=== PROBLEM TO SOLVE ===
For each line below that holds the string "stuffed", add one to a tally; report that tally alone.

Collection entries:
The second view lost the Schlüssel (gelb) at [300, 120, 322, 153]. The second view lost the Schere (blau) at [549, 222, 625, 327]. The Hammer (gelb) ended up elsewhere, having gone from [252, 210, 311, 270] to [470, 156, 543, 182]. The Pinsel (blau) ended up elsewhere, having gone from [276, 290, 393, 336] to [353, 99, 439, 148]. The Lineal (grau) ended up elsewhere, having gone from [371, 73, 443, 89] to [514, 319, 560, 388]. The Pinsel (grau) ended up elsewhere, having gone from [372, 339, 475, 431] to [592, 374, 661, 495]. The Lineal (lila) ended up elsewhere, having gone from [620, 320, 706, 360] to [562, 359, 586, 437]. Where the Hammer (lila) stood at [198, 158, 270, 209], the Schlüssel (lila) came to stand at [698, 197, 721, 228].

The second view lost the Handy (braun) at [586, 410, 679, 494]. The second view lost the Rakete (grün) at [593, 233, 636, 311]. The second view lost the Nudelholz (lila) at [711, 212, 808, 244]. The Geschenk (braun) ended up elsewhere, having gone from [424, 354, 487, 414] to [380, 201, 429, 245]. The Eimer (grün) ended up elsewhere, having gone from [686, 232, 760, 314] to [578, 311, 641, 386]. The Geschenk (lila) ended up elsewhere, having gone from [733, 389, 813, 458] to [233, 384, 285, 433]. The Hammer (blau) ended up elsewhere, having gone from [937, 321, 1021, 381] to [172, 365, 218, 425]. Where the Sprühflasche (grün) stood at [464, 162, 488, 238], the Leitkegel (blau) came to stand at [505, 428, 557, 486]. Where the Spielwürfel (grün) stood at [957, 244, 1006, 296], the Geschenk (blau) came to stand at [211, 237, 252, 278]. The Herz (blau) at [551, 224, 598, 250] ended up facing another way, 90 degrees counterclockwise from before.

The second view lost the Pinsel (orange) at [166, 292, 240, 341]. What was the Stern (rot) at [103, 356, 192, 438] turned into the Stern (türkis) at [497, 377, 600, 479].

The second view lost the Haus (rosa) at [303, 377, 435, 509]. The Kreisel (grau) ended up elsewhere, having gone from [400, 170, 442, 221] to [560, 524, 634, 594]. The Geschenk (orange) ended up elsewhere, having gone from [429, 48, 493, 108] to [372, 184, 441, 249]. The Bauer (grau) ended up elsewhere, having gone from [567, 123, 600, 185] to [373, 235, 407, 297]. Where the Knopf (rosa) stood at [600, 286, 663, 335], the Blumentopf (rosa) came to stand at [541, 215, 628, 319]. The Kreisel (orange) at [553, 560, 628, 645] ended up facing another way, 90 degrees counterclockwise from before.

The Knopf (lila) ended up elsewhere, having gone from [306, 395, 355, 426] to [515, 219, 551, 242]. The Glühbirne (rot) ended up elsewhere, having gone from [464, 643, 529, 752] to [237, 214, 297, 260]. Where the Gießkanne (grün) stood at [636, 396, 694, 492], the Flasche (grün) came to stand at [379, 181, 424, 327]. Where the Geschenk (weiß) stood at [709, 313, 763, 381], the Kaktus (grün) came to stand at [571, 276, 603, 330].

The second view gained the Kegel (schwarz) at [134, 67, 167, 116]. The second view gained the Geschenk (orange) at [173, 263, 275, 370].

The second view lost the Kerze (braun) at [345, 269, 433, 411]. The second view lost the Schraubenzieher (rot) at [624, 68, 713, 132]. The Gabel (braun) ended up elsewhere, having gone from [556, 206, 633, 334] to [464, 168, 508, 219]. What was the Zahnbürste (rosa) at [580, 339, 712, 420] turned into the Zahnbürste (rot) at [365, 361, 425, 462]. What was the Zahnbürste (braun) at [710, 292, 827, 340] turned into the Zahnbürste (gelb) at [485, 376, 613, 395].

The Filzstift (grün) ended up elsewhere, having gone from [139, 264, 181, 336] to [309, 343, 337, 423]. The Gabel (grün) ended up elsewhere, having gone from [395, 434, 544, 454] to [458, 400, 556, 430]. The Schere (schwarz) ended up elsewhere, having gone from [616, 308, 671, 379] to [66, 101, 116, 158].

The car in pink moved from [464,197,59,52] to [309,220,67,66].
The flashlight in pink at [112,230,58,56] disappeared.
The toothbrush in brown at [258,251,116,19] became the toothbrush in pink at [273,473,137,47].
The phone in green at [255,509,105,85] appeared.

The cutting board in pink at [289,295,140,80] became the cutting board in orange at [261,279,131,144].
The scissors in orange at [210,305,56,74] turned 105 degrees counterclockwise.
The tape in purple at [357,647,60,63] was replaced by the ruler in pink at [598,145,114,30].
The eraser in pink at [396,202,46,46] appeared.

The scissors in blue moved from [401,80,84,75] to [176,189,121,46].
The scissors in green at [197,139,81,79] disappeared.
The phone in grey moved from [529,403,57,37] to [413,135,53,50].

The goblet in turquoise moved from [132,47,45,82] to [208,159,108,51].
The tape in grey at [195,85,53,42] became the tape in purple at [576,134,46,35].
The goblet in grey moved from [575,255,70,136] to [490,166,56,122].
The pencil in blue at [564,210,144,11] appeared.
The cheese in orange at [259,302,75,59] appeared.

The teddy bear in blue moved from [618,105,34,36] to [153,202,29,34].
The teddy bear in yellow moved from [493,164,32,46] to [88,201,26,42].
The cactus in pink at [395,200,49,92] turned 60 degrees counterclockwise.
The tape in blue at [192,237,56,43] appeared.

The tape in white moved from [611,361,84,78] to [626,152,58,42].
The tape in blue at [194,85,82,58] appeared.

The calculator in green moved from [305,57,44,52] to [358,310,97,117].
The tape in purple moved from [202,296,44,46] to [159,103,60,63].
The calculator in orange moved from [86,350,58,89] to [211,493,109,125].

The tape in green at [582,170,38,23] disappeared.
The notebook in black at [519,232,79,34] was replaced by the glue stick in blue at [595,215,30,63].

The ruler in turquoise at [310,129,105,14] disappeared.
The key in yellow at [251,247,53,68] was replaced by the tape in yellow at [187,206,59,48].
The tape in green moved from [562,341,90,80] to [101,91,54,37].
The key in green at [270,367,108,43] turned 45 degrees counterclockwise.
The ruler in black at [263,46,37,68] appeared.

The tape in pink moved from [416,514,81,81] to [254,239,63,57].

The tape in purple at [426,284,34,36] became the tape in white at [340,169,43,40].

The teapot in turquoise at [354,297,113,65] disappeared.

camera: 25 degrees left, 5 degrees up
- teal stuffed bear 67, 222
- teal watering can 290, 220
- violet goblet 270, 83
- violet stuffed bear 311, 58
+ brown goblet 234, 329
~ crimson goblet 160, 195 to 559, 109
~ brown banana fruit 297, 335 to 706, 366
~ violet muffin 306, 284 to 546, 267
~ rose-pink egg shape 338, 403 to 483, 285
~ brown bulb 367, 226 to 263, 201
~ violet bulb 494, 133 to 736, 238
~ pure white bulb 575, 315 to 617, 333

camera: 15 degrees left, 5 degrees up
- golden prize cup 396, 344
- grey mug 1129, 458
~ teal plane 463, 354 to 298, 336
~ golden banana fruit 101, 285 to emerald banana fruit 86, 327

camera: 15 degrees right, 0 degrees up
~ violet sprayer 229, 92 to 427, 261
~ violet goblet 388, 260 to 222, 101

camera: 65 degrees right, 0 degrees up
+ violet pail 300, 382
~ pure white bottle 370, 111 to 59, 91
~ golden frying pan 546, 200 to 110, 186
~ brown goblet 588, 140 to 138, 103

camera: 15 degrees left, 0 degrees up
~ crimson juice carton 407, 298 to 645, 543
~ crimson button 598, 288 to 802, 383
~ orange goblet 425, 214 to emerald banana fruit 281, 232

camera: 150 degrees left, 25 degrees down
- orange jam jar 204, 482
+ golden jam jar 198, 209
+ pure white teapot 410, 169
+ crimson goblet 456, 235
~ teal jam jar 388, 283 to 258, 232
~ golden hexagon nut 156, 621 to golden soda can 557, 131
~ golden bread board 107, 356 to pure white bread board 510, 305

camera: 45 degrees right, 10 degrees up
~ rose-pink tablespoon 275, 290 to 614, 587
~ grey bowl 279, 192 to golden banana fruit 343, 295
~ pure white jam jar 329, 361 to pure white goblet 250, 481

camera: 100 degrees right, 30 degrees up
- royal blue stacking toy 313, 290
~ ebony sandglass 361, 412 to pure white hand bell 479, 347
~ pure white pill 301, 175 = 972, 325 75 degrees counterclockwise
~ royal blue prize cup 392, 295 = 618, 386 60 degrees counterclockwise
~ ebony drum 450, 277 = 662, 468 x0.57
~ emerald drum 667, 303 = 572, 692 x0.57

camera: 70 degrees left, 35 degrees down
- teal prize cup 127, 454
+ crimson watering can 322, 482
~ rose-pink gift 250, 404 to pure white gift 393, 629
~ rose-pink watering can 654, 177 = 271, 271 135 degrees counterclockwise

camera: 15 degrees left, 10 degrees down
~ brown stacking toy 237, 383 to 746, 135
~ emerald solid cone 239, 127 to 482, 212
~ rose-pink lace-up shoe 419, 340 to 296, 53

=== EXERCISE ANSWER ===
2